▶ [RECORD EXCERPTS]
*****
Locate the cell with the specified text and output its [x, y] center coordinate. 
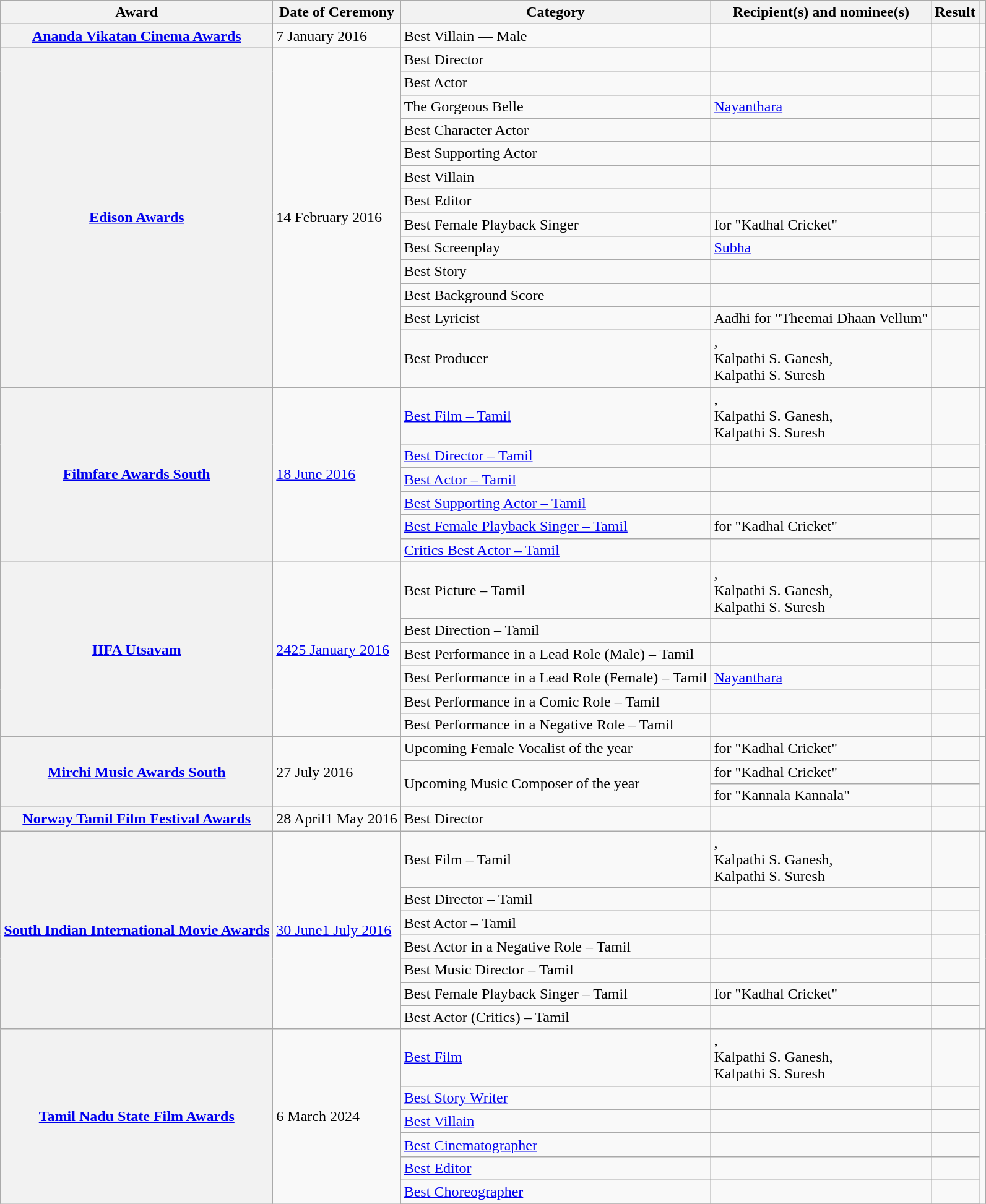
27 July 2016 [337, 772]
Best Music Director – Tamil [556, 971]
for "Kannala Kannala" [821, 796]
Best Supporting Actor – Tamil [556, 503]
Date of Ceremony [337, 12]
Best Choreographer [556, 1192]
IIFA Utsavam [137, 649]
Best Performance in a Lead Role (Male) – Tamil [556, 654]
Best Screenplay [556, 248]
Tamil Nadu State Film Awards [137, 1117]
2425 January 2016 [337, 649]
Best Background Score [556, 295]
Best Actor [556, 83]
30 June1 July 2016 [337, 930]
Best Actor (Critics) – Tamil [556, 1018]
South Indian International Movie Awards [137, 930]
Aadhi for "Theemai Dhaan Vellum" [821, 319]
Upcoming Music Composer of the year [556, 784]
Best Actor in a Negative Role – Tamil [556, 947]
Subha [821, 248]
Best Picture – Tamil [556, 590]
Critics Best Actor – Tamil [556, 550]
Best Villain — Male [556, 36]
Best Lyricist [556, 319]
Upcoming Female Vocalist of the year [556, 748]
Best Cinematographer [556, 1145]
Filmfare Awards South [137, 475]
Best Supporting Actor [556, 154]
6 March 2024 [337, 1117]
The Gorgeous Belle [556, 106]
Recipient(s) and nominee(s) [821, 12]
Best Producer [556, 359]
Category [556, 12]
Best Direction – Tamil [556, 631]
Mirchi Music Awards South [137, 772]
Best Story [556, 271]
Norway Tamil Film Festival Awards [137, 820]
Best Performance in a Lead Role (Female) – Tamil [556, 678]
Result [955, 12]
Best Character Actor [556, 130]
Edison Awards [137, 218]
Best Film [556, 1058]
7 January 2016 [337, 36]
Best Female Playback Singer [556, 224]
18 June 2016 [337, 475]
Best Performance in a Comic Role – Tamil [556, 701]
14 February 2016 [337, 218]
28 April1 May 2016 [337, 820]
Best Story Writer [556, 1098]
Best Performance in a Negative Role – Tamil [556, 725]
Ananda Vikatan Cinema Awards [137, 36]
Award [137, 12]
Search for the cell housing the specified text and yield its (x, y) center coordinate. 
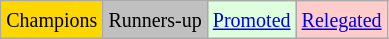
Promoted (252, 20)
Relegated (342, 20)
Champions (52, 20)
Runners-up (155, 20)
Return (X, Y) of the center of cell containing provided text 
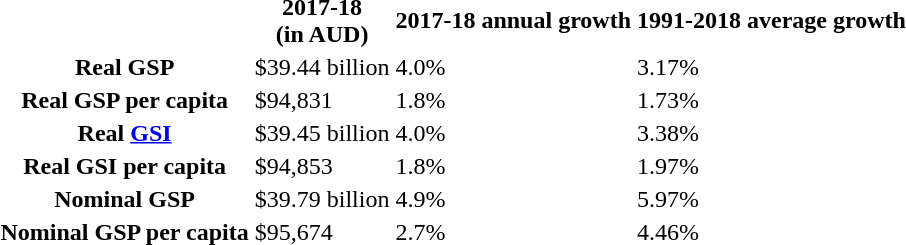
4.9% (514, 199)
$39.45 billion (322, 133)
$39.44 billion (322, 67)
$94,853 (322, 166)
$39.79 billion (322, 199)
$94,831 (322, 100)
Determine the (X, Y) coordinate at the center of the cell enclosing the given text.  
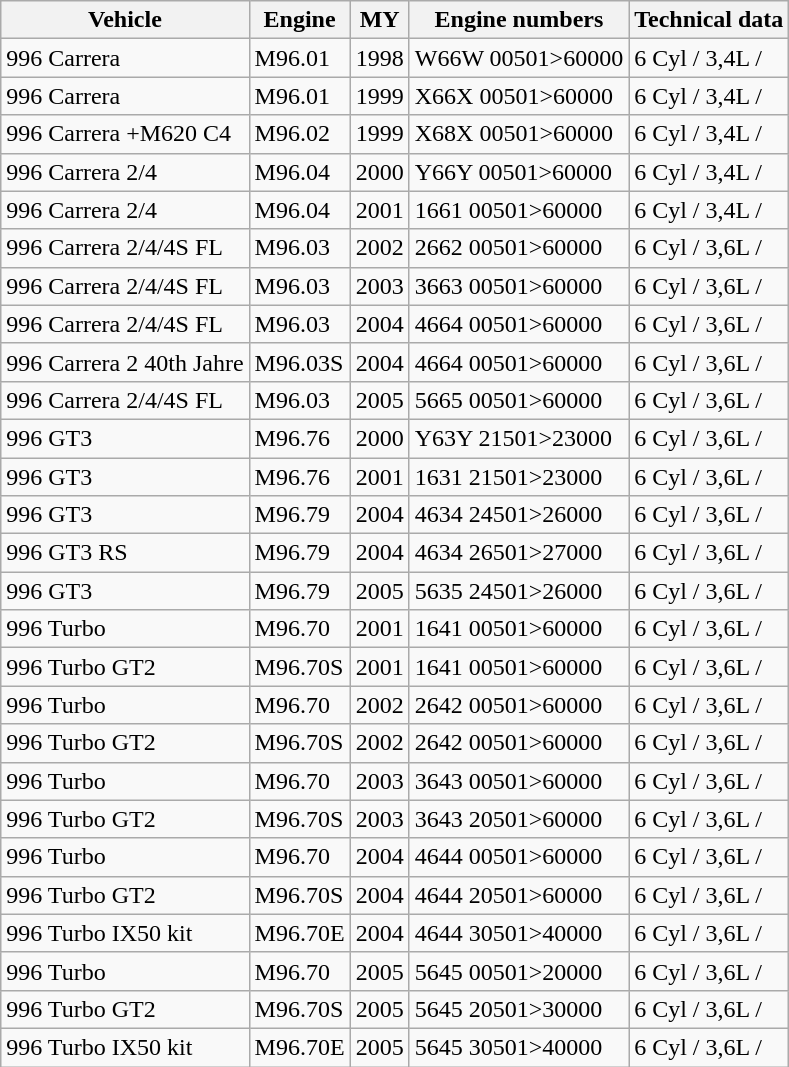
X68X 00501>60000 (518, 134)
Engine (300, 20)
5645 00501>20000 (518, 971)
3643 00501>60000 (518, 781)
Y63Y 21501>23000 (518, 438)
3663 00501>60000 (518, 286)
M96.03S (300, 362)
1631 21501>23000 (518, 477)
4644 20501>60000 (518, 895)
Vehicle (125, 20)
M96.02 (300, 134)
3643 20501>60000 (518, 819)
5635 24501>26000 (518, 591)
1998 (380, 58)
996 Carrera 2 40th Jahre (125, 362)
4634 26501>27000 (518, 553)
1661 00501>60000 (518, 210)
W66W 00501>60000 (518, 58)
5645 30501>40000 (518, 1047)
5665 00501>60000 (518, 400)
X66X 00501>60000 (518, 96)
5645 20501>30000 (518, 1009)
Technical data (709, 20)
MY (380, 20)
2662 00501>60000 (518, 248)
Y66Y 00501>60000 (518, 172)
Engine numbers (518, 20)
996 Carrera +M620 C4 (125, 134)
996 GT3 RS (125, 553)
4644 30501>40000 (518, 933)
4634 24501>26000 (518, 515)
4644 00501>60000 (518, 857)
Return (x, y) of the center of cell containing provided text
*****
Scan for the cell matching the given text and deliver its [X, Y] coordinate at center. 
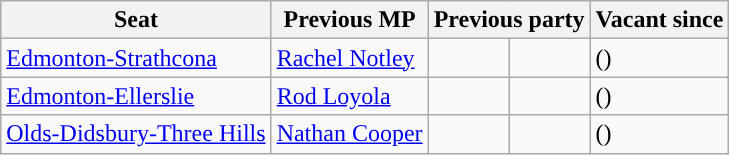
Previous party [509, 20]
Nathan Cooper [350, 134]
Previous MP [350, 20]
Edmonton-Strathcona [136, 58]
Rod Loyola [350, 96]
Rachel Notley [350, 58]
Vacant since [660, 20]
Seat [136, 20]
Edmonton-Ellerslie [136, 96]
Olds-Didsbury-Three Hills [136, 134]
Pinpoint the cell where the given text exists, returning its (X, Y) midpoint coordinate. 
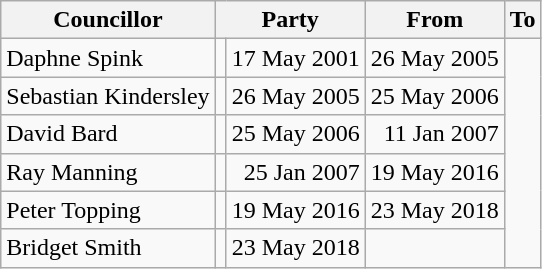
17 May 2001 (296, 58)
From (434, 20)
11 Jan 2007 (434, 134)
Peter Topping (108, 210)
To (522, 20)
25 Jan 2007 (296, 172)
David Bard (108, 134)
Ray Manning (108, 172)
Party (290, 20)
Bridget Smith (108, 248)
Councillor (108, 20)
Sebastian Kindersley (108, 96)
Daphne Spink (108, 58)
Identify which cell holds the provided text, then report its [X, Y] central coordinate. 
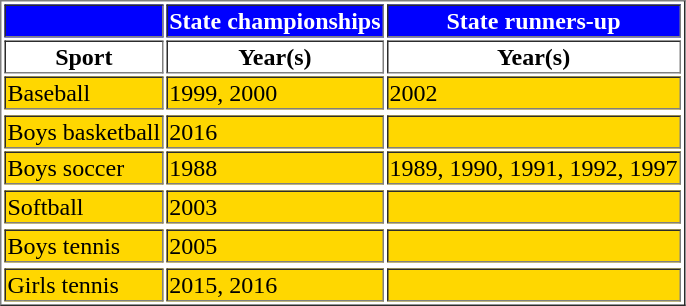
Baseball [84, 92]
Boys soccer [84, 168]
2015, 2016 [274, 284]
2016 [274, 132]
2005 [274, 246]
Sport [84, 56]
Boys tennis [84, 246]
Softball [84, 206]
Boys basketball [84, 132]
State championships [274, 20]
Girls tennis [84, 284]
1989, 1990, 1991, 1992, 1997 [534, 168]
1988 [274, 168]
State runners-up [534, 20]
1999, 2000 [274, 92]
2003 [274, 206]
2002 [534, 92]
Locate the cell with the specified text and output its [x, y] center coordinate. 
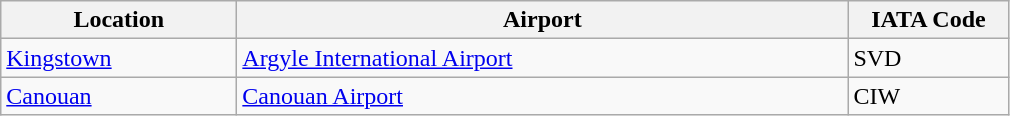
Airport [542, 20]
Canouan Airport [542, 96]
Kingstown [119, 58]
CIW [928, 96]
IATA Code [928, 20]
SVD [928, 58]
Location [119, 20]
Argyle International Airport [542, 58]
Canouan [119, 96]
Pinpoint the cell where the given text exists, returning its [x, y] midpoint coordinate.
*****
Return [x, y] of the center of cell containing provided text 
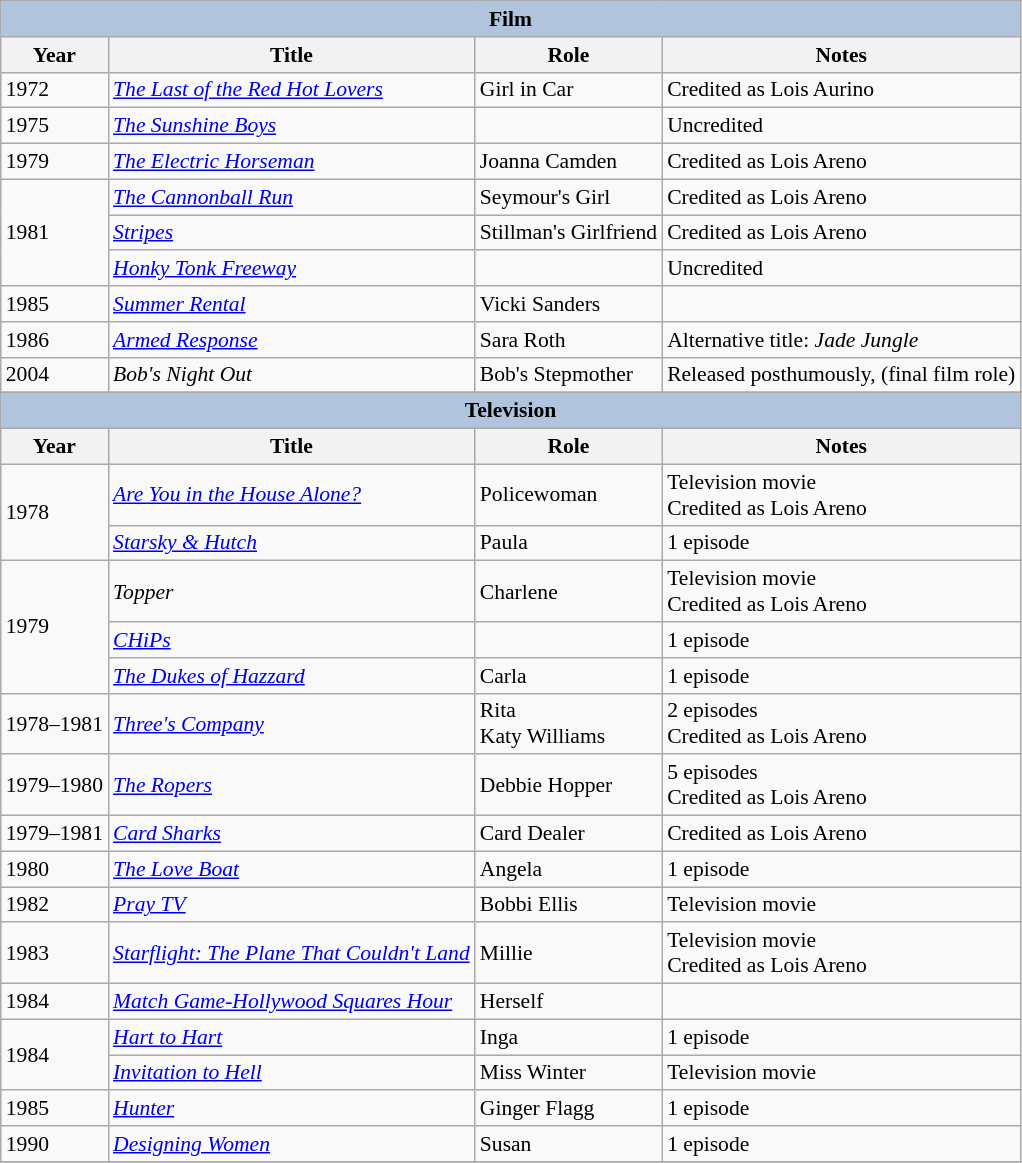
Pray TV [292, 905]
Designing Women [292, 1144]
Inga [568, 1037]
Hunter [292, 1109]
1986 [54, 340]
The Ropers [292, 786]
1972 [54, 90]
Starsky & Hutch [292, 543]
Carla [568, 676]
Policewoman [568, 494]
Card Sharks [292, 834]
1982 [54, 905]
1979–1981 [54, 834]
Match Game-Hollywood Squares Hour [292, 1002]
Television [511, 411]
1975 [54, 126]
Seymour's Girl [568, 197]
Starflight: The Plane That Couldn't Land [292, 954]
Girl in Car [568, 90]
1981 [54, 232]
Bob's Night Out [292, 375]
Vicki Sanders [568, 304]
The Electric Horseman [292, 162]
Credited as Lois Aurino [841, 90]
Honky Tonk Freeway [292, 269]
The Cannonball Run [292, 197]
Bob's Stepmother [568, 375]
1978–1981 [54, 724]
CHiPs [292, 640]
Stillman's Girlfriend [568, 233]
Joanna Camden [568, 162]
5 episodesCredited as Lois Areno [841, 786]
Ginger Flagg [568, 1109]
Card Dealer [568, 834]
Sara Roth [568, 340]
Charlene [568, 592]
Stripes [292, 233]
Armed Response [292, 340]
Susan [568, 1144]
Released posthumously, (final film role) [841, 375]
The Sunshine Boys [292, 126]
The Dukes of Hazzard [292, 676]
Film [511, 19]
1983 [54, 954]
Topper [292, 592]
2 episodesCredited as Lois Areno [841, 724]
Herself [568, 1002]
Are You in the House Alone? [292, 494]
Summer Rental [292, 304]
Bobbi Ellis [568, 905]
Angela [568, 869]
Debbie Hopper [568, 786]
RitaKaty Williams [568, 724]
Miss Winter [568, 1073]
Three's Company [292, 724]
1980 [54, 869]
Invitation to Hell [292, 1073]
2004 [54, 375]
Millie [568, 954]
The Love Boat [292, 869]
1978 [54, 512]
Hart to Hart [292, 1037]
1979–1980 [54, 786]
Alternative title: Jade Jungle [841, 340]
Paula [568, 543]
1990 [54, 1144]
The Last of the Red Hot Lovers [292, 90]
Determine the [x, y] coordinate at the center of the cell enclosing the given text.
*****
▶ [EXERCISE REQUIREMENTS]
Rewrite the entries starting with the line containing "X68X 00501>60000 (518, 134)" and going on through the line containing "Vehicle (125, 20)", replacing "Engine" with "Motor" and leaving everything else as it is.

▶ [RESPONSE BELOW]
X68X 00501>60000 (518, 134)
Motor (300, 20)
5645 00501>20000 (518, 971)
3643 00501>60000 (518, 781)
Y63Y 21501>23000 (518, 438)
3663 00501>60000 (518, 286)
M96.03S (300, 362)
1631 21501>23000 (518, 477)
4644 20501>60000 (518, 895)
Vehicle (125, 20)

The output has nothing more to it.